* _WHAT TO PRODUCE_
Pick out every line in the data below that contains the string "tuplet", matching case exactly, and copy each one.

* _Stored dataset items_
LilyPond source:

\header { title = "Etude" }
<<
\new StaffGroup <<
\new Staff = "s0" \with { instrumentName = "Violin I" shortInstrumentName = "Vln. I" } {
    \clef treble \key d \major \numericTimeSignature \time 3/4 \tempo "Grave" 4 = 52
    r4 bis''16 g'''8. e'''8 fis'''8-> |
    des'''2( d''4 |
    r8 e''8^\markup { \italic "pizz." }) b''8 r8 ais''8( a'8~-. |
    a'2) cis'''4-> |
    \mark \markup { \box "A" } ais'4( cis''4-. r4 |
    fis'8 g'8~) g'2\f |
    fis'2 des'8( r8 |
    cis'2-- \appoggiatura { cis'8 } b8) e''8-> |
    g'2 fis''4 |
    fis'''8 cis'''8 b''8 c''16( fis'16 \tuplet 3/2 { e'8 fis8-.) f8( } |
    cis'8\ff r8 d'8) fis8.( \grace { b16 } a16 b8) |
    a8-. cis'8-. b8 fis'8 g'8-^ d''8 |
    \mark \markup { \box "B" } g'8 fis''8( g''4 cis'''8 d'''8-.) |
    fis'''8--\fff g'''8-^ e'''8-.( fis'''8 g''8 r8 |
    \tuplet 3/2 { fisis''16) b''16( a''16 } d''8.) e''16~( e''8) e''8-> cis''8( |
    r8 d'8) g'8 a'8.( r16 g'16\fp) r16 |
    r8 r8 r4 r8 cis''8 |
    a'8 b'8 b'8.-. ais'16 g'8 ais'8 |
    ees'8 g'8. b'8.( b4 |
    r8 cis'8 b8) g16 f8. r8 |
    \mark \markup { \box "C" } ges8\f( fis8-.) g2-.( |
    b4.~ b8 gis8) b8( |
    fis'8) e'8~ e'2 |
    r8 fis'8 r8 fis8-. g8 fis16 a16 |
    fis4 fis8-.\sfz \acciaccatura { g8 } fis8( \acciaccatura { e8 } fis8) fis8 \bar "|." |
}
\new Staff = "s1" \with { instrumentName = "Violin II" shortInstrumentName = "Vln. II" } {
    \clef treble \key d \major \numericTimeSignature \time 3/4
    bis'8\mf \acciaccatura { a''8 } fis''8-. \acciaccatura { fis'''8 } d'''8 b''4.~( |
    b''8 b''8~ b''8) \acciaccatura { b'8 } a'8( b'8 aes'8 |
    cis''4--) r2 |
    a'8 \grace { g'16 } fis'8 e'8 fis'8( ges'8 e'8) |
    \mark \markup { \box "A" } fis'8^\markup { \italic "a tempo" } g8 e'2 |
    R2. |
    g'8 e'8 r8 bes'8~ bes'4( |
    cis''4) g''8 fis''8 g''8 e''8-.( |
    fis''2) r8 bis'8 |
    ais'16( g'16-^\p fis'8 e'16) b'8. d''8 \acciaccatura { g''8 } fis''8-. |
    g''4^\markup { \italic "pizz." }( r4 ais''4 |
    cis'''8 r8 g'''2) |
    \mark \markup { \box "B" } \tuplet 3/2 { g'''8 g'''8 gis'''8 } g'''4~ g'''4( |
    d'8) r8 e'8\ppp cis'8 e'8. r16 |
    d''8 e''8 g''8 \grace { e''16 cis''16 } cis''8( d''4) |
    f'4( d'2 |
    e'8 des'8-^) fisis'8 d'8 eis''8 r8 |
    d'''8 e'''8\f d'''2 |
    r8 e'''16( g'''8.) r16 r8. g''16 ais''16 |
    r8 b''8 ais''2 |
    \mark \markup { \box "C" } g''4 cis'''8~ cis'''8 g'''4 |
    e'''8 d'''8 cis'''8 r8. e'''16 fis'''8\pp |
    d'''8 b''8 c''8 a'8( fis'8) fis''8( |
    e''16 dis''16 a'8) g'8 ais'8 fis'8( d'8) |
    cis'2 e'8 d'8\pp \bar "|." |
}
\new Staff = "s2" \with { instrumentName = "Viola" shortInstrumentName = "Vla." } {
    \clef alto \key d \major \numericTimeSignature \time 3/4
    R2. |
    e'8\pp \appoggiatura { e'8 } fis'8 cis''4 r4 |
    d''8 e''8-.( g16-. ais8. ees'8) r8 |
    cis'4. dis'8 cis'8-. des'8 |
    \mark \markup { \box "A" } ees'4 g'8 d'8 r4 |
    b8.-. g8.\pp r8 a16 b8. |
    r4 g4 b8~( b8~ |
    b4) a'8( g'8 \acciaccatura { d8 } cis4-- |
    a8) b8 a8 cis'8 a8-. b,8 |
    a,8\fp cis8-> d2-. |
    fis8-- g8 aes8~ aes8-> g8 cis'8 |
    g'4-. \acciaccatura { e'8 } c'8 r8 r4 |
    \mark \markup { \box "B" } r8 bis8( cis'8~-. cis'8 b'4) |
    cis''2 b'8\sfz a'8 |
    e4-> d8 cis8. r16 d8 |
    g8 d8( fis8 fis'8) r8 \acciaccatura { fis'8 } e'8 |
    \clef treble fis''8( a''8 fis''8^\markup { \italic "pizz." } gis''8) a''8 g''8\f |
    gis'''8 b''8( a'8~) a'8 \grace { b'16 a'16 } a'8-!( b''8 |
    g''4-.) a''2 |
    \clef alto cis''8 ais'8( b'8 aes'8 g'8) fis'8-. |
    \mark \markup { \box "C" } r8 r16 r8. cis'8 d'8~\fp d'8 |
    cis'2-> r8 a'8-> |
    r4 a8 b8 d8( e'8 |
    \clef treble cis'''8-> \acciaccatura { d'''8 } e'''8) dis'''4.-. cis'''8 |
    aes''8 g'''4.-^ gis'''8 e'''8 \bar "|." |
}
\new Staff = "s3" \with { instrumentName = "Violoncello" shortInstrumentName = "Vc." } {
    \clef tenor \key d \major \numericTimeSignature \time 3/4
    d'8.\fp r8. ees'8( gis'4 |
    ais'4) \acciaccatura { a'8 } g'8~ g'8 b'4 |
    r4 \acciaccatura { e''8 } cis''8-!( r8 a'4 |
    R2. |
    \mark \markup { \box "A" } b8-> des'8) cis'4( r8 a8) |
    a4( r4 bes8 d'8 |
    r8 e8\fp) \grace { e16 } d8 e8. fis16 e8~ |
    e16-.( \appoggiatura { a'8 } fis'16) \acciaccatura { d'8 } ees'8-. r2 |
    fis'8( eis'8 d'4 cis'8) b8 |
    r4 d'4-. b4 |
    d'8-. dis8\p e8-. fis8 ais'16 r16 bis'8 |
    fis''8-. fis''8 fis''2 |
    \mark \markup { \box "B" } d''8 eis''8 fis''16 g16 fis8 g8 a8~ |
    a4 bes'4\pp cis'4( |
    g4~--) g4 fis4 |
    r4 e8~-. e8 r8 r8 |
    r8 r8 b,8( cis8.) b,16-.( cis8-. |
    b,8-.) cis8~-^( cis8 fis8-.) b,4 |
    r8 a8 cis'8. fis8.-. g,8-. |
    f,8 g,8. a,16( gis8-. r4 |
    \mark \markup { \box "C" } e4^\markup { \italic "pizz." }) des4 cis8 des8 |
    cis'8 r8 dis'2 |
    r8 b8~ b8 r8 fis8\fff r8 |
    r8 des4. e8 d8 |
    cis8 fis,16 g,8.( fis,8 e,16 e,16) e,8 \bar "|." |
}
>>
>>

* _SOLUTION TO THIS TASK_
    fis'''8 cis'''8 b''8 c''16( fis'16 \tuplet 3/2 { e'8 fis8-.) f8( } |
    \tuplet 3/2 { fisis''16) b''16( a''16 } d''8.) e''16~( e''8) e''8-> cis''8( |
    \mark \markup { \box "B" } \tuplet 3/2 { g'''8 g'''8 gis'''8 } g'''4~ g'''4( |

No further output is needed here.